-------- SOURCE DATA --------

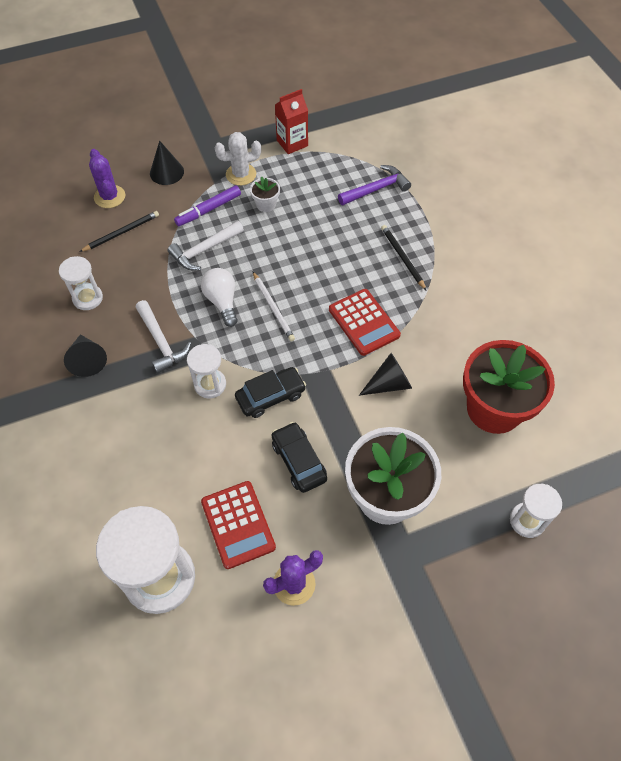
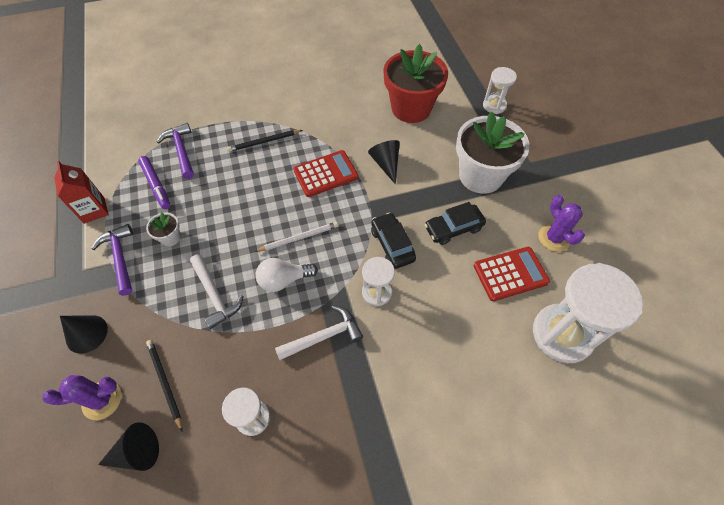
camera: 85 degrees left, 0 degrees up
(88, 360) = (337, 412): black cone -> black cone (137, 452)
(208, 210) = (160, 290): purple marker -> purple marker (156, 185)
(241, 174) = (120, 258): white cactus -> purple hammer

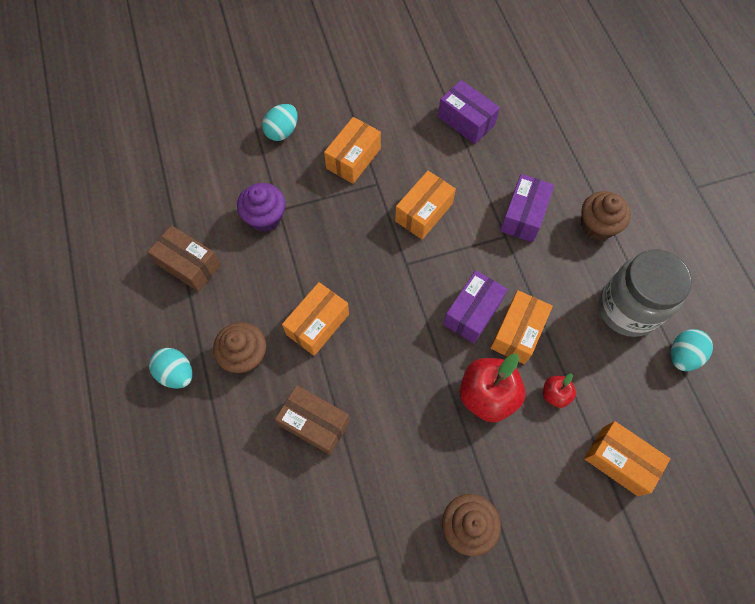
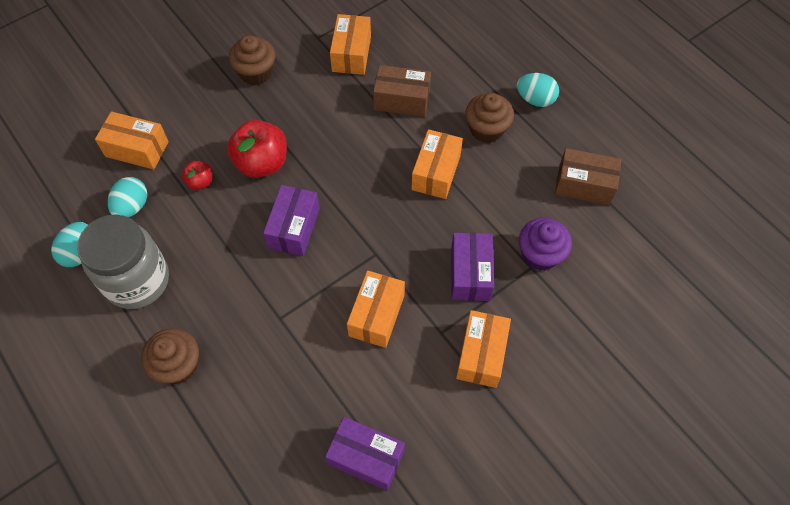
camera: 160 degrees right, 5 degrees down
(282, 131) = (580, 361): turquoise egg -> turquoise egg (132, 206)
(517, 332) = (245, 223): orange box -> orange box (351, 54)
(523, 215) = (265, 349): purple box -> purple box (470, 274)

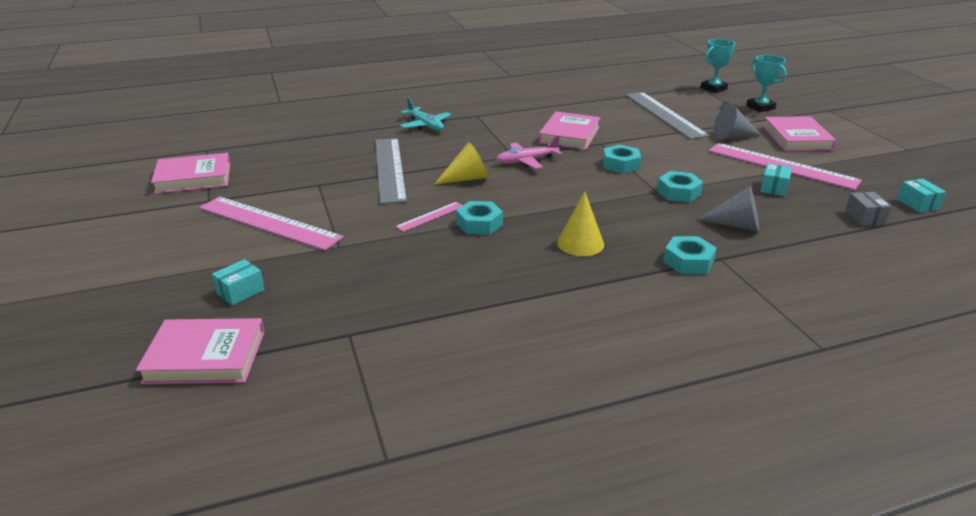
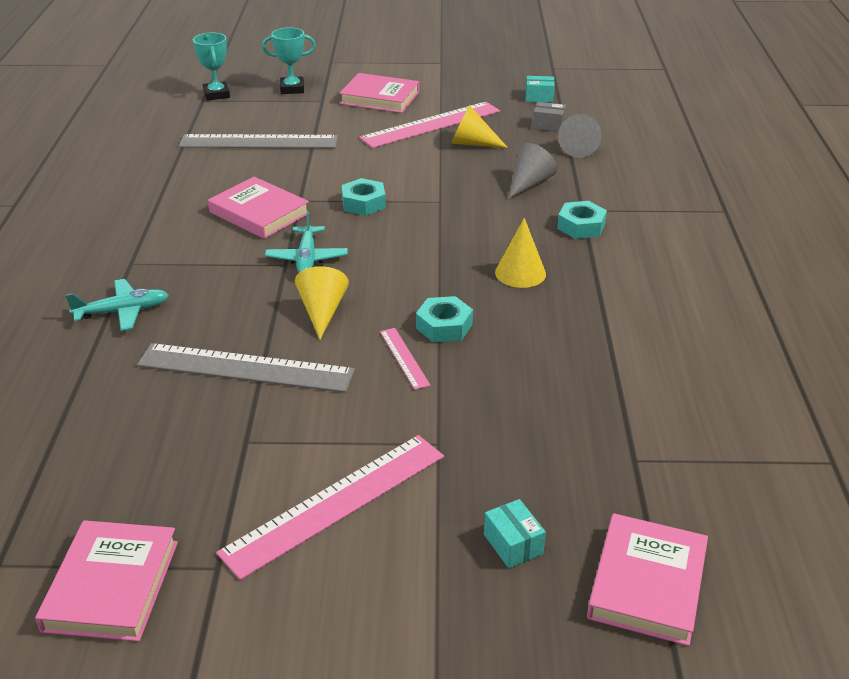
camera: 70 degrees left, 5 degrees up
(526, 161) = (307, 258): pink plane -> turquoise plane
(678, 192) = (449, 191): turquoise nut -> none
(732, 136) = (348, 125): grey cone -> grey cone (579, 148)
(774, 188) = (472, 143): turquoise box -> yellow cone

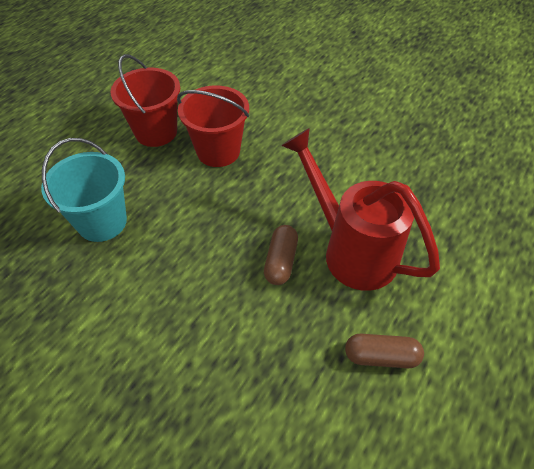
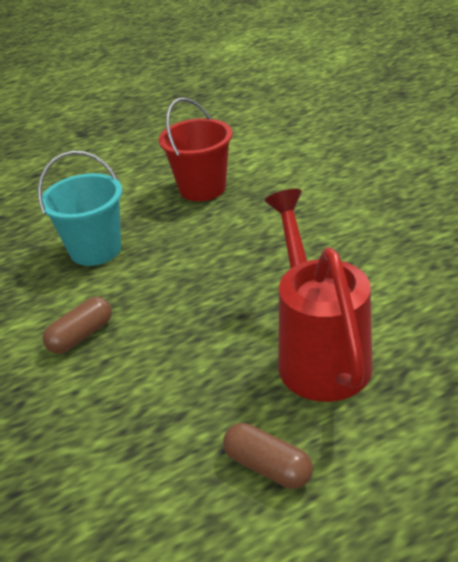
camera: 35 degrees right, 15 degrees down
(218, 151) = (249, 220): red bucket -> none
(281, 261) = (233, 337): brown capsule -> brown capsule (81, 336)

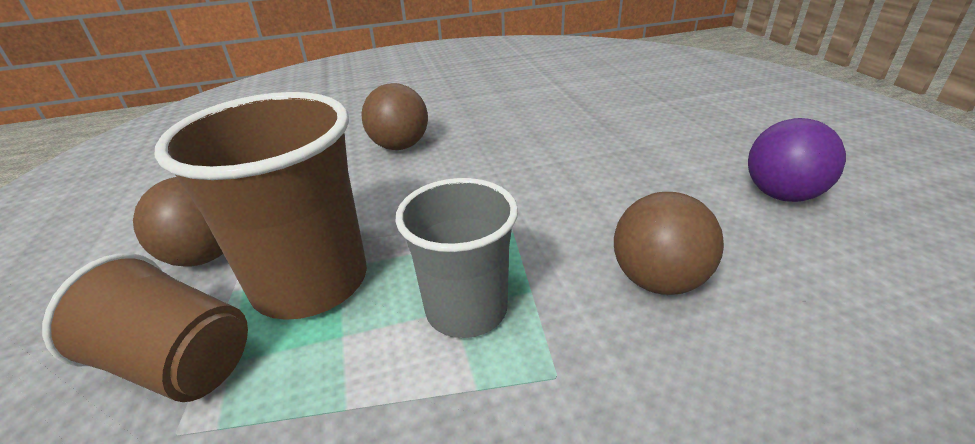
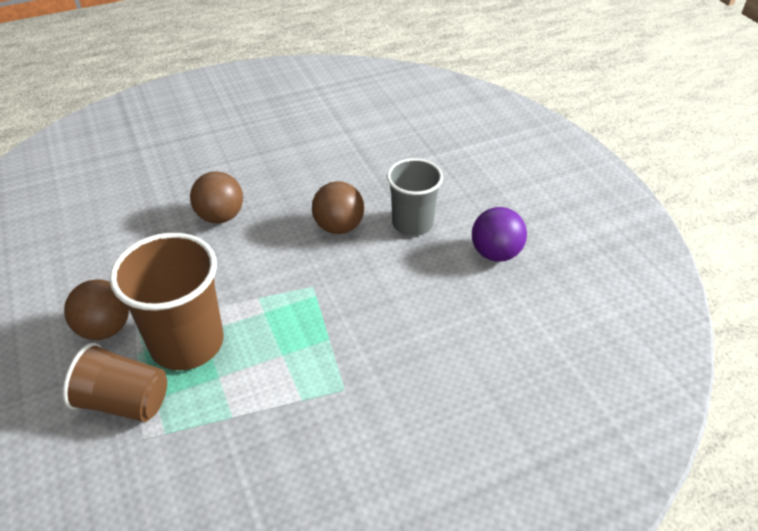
camera: 10 degrees left, 10 degrees up
(466, 309) = (291, 354): grey cup -> grey cup (412, 223)
(658, 280) = (405, 326): brown ball -> brown ball (339, 227)

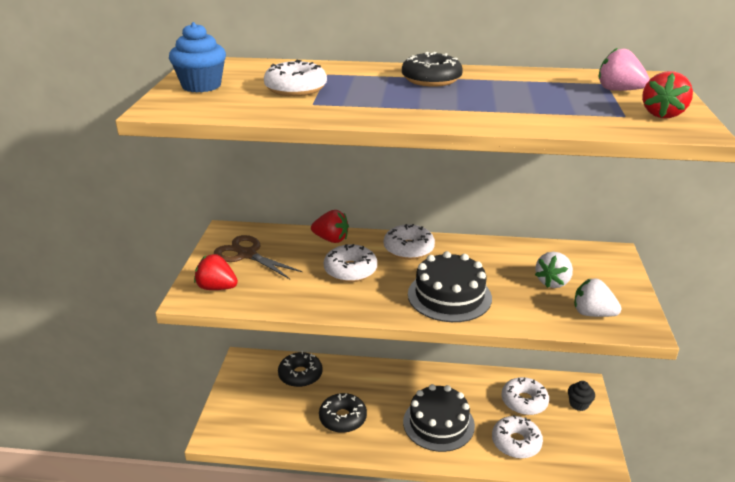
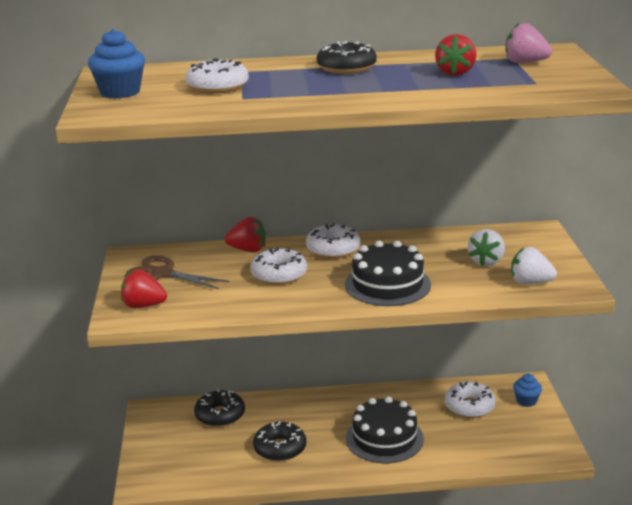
camera: 10 degrees left, 5 degrees down
(516, 442) = (469, 444): white donut -> none
(578, 404) = (526, 401): black cupcake -> blue cupcake
(662, 114) = (568, 79): red strawberry -> red strawberry (455, 73)

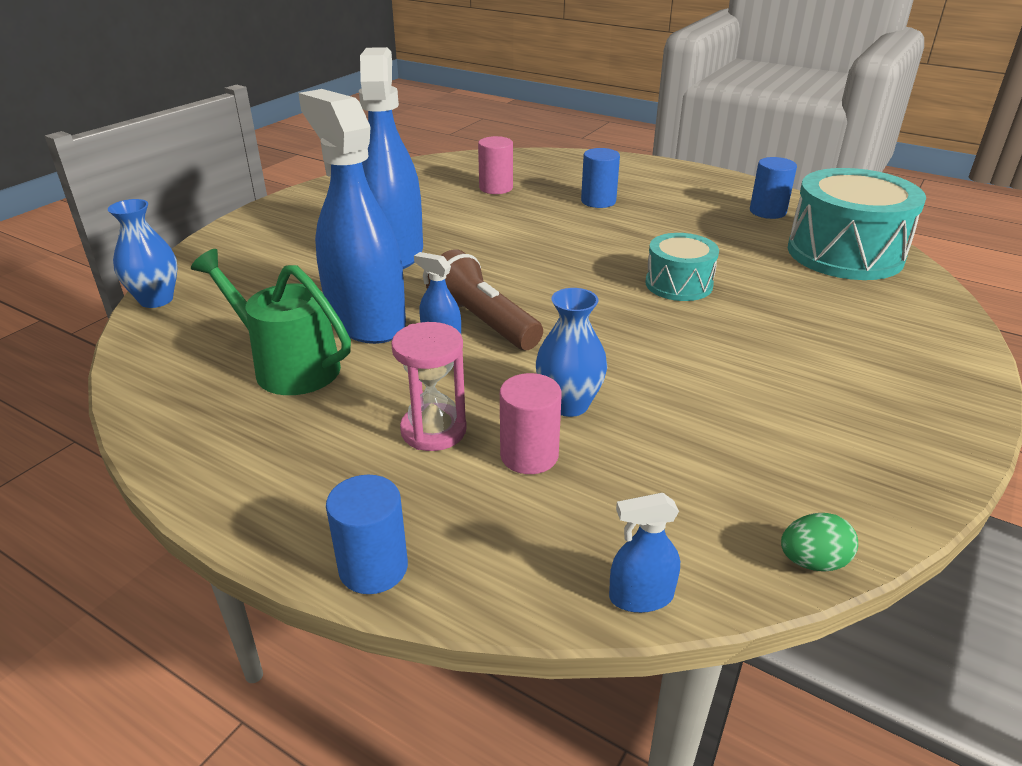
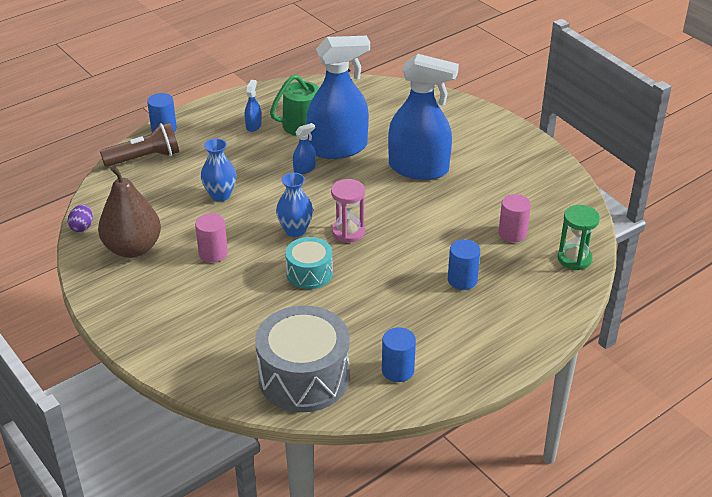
camera: 110 degrees right, 5 degrees up
(156, 300) = (400, 88): blue vase -> blue vase (295, 230)
(433, 430) = (230, 154): pink hourglass -> pink hourglass (348, 232)
(483, 322) = (312, 185): brown flashlight -> brown flashlight (144, 158)
(515, 160) = (574, 259): none -> green hourglass
(529, 455) = (194, 175): pink cylinder -> pink cylinder (213, 253)
(641, 597) = (103, 181): blue spray bottle -> blue spray bottle (253, 126)
(795, 460) = (133, 248): none -> brown pear
(812, 562) = (82, 227): green egg -> purple egg
(845, 253) = (304, 377): turquoise drum -> grey drum

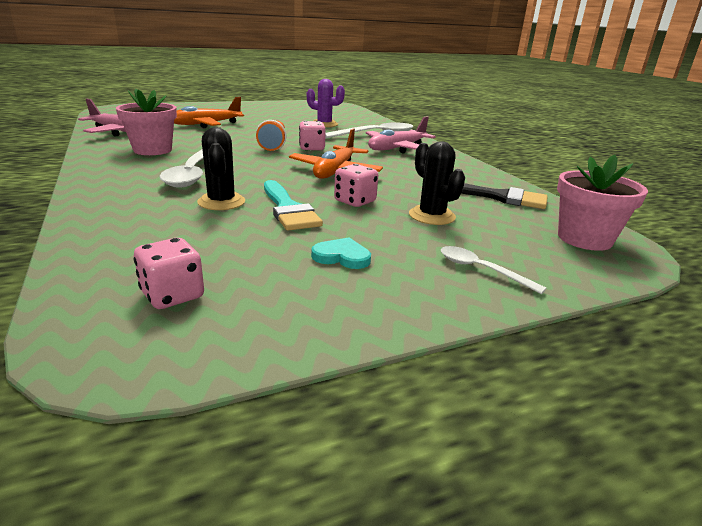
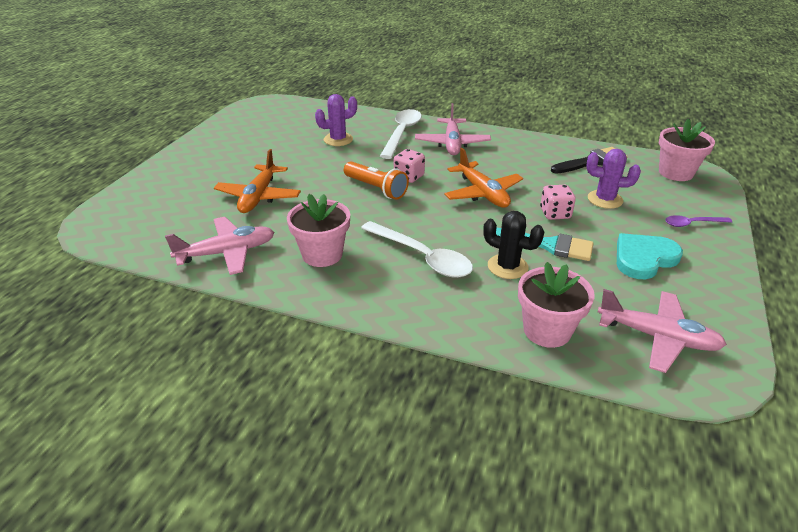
camera: 45 degrees left, 10 degrees up
(124, 237) = (547, 330): none -> pink flower pot
(172, 295) = (657, 337): pink dice -> pink plane
(342, 257) = (644, 258): turquoise heart -> turquoise heart, size x1.74
(432, 216) = (605, 199): black cactus -> purple cactus
(481, 270) = (692, 224): white spoon -> purple spoon

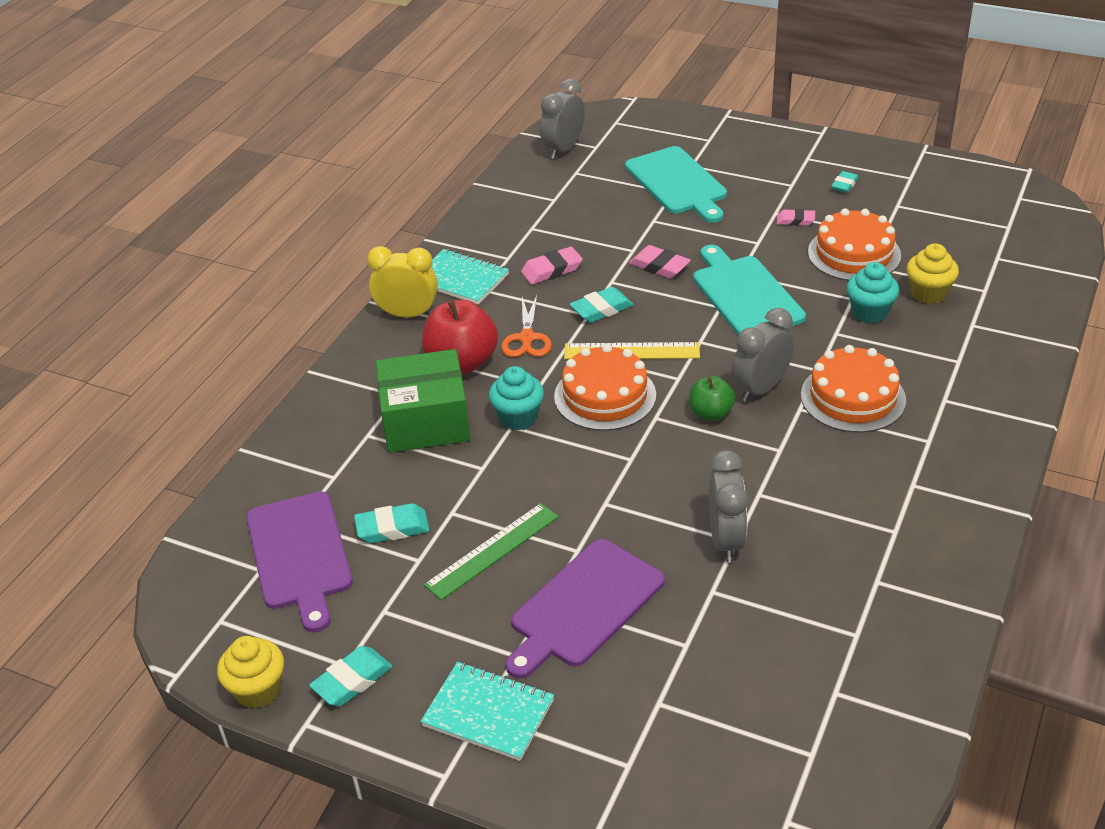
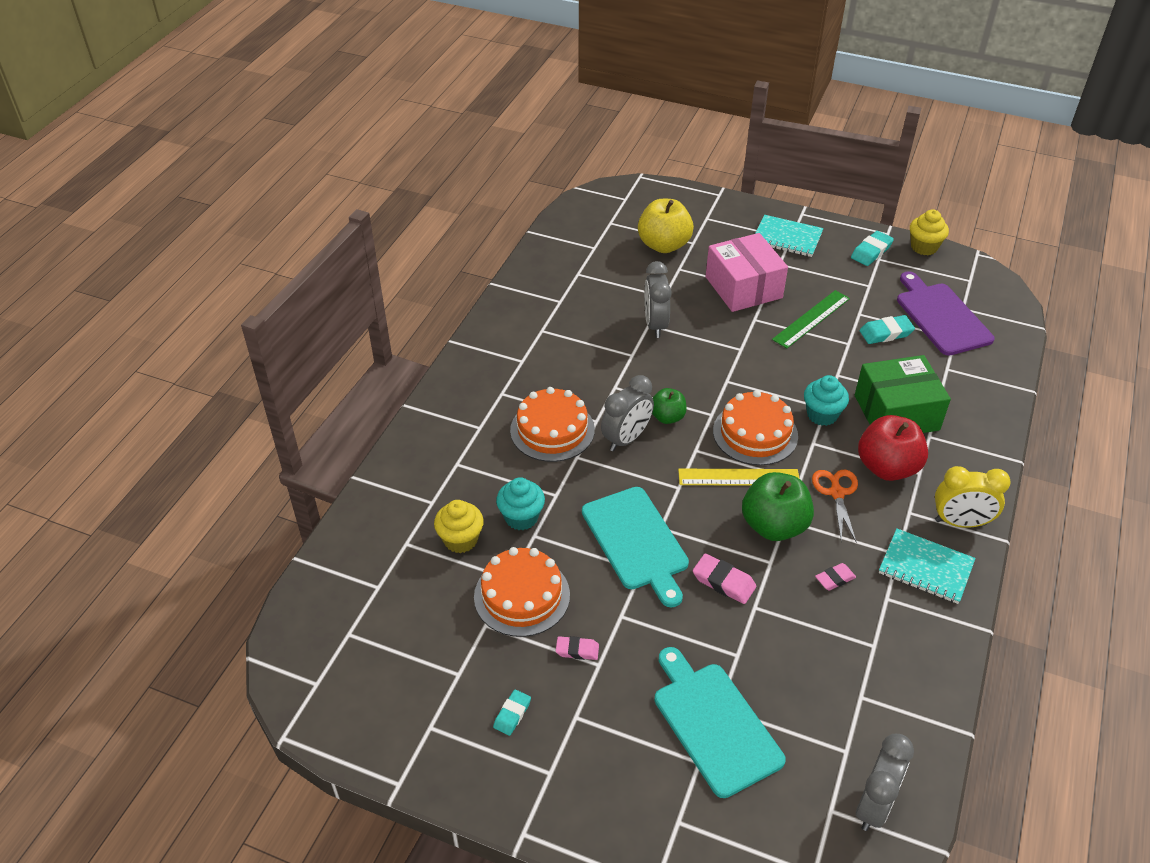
camera: 175 degrees right, 5 degrees up
(551, 270) = (835, 579): pink eraser -> pink eraser, size x0.66
(584, 607) = (743, 287): purple cutting board -> pink box
(601, 309) = (774, 526): turquoise eraser -> green apple
(711, 697) = (664, 245): none -> yellow apple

--------

> **YOUR GOAL**: Among the entries above, take the line with "(523, 215) = (265, 349): purple", the line with "(466, 309) = (291, 354): grey", and all the lines between them, and restate them word for word without pictures.

> **RESULT OF THIS TASK**:
(523, 215) = (265, 349): purple box -> purple box (470, 274)

camera: 70 degrees left, 5 degrees up
(526, 161) = (307, 258): pink plane -> turquoise plane
(678, 192) = (449, 191): turquoise nut -> none
(732, 136) = (348, 125): grey cone -> grey cone (579, 148)
(774, 188) = (472, 143): turquoise box -> yellow cone

camera: 35 degrees right, 15 degrees down
(218, 151) = (249, 220): red bucket -> none
(281, 261) = (233, 337): brown capsule -> brown capsule (81, 336)

camera: 10 degrees left, 10 degrees up
(466, 309) = (291, 354): grey cup -> grey cup (412, 223)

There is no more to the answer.